> TRY IT:
An exact copy of every entry is needed here; the images stay out.

● ● ● ●

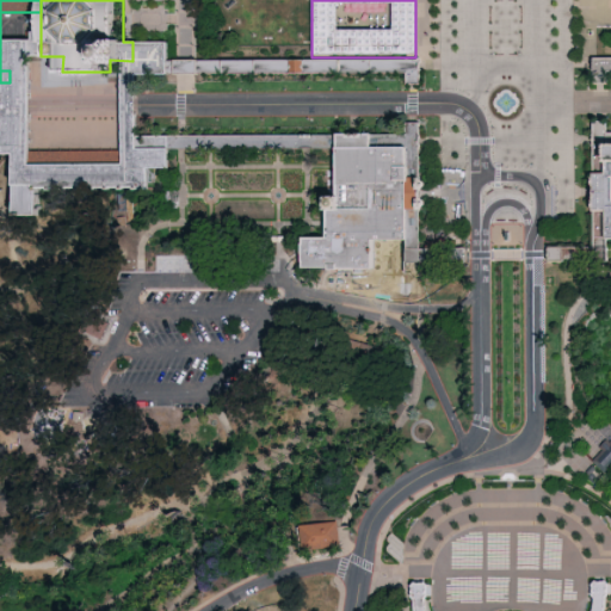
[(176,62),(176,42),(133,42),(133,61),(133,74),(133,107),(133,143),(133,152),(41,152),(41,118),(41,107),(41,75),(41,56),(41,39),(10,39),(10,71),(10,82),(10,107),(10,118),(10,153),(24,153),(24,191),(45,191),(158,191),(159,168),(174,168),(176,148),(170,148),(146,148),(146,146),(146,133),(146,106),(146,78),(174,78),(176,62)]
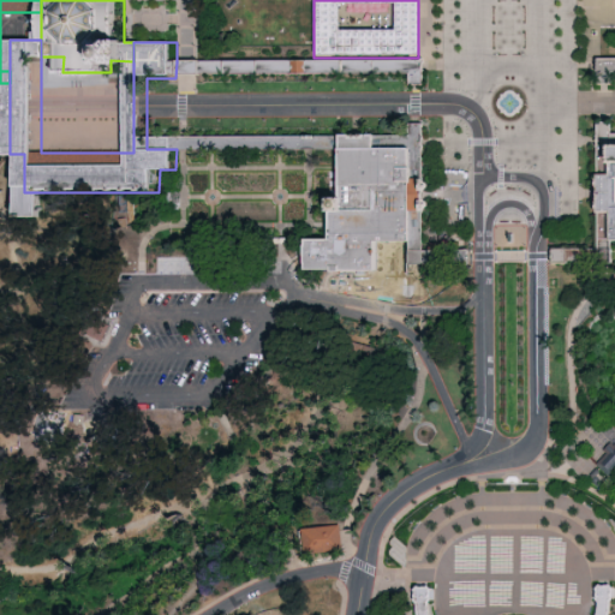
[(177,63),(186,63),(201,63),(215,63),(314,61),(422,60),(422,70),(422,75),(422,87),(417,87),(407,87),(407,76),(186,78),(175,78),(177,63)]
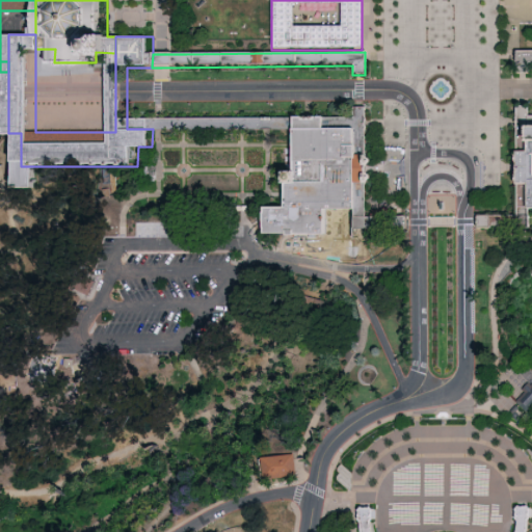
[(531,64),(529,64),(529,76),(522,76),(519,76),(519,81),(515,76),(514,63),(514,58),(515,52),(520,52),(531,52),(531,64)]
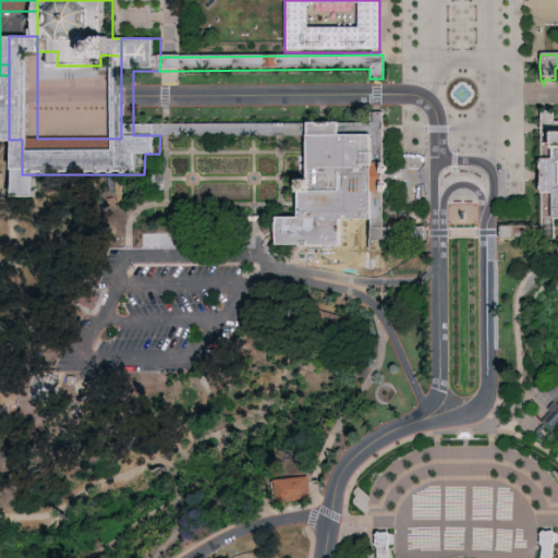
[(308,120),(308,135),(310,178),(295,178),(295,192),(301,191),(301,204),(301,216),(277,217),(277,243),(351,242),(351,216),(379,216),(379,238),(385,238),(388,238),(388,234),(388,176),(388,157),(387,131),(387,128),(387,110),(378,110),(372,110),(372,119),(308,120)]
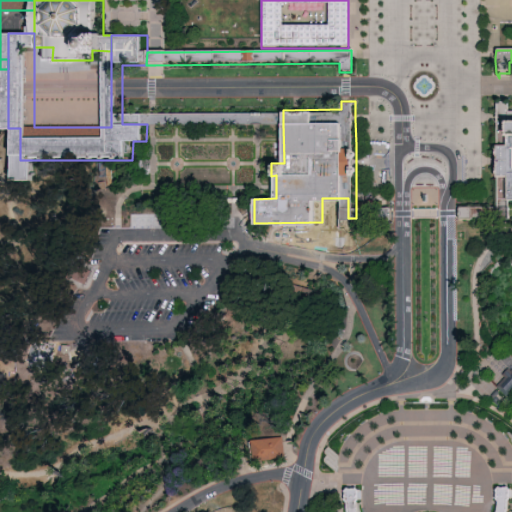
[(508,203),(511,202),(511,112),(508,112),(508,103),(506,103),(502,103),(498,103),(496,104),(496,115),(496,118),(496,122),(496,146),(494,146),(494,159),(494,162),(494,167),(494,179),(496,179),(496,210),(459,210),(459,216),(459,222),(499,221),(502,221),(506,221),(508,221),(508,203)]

● ● ● ●

> TASK RESULT:
[(176,62),(176,42),(133,42),(133,61),(133,74),(133,107),(133,143),(133,152),(41,152),(41,118),(41,107),(41,75),(41,56),(41,39),(10,39),(10,71),(10,82),(10,107),(10,118),(10,153),(24,153),(24,191),(45,191),(158,191),(159,168),(174,168),(176,148),(170,148),(146,148),(146,146),(146,133),(146,106),(146,78),(174,78),(176,62)]
[(177,63),(186,63),(201,63),(215,63),(314,61),(422,60),(422,70),(422,75),(422,87),(417,87),(407,87),(407,76),(186,78),(175,78),(177,63)]
[(531,64),(529,64),(529,76),(522,76),(519,76),(519,81),(515,76),(514,63),(514,58),(515,52),(520,52),(531,52),(531,64)]
[(308,120),(308,135),(310,178),(295,178),(295,192),(301,191),(301,204),(301,216),(277,217),(277,243),(351,242),(351,216),(379,216),(379,238),(385,238),(388,238),(388,234),(388,176),(388,157),(387,131),(387,128),(387,110),(378,110),(372,110),(372,119),(308,120)]
[(508,203),(511,202),(511,112),(508,112),(508,103),(506,103),(502,103),(498,103),(496,104),(496,115),(496,118),(496,122),(496,146),(494,146),(494,159),(494,162),(494,167),(494,179),(496,179),(496,210),(459,210),(459,216),(459,222),(499,221),(502,221),(506,221),(508,221),(508,203)]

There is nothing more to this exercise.